Problem details:
Leave every picture out, and write out the remaining entries exactly.

Excerpted records:
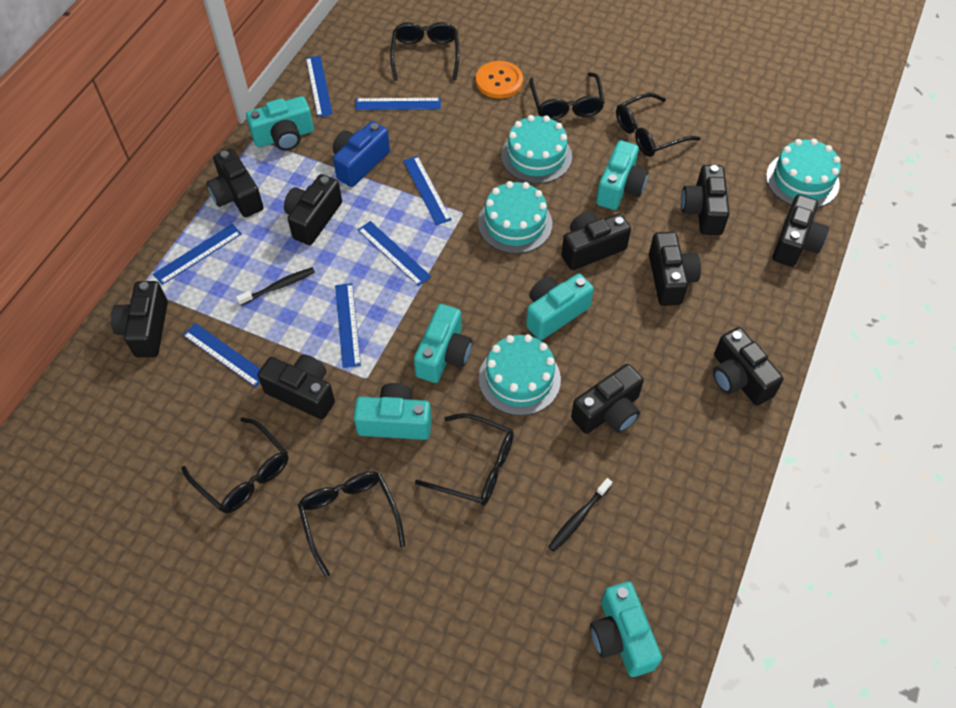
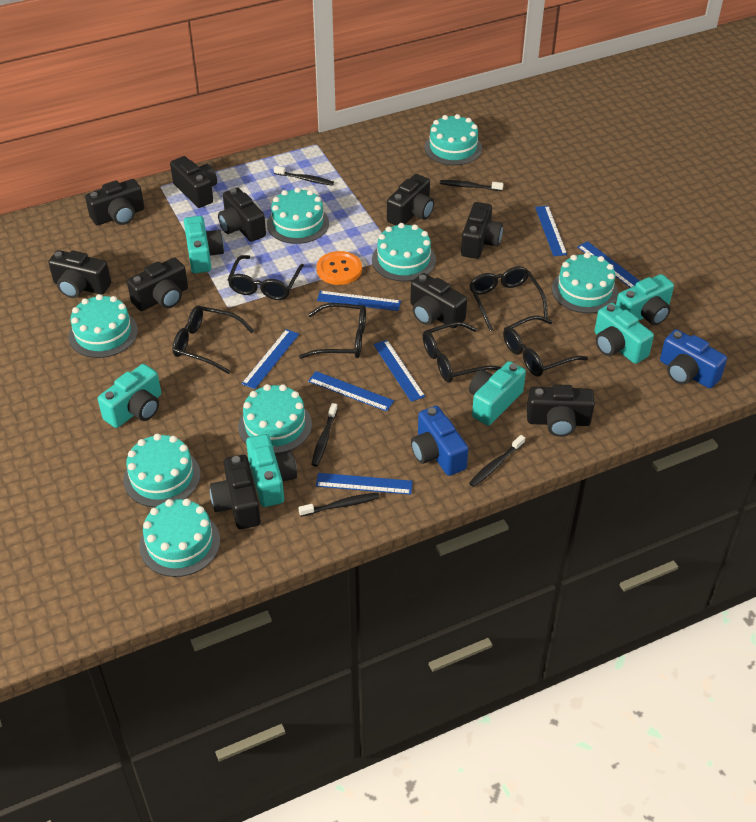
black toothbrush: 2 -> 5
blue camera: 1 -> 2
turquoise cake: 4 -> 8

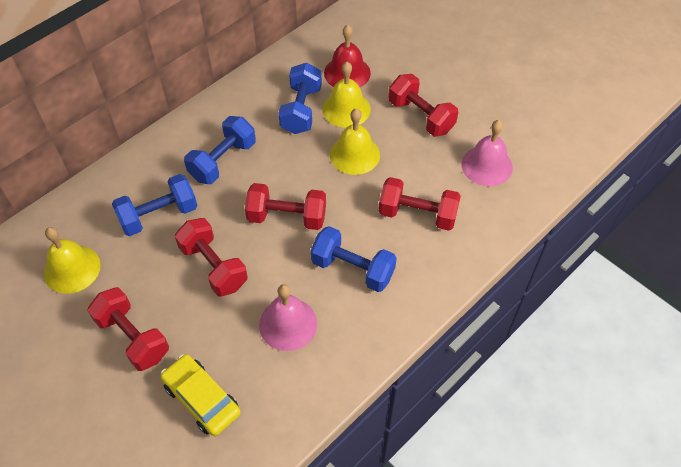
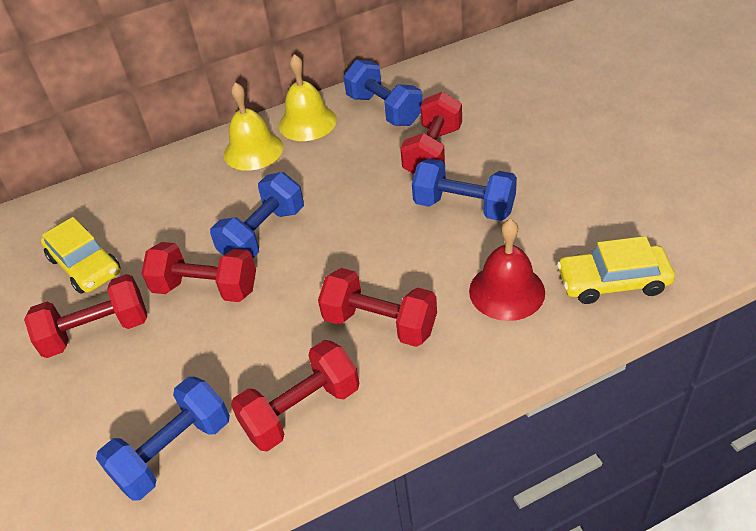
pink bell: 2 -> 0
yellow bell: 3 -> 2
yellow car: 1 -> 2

Response area:
black toothbrush: 2 -> 5
blue camera: 1 -> 2
turquoise cake: 4 -> 8

pink bell: 2 -> 0
yellow bell: 3 -> 2
yellow car: 1 -> 2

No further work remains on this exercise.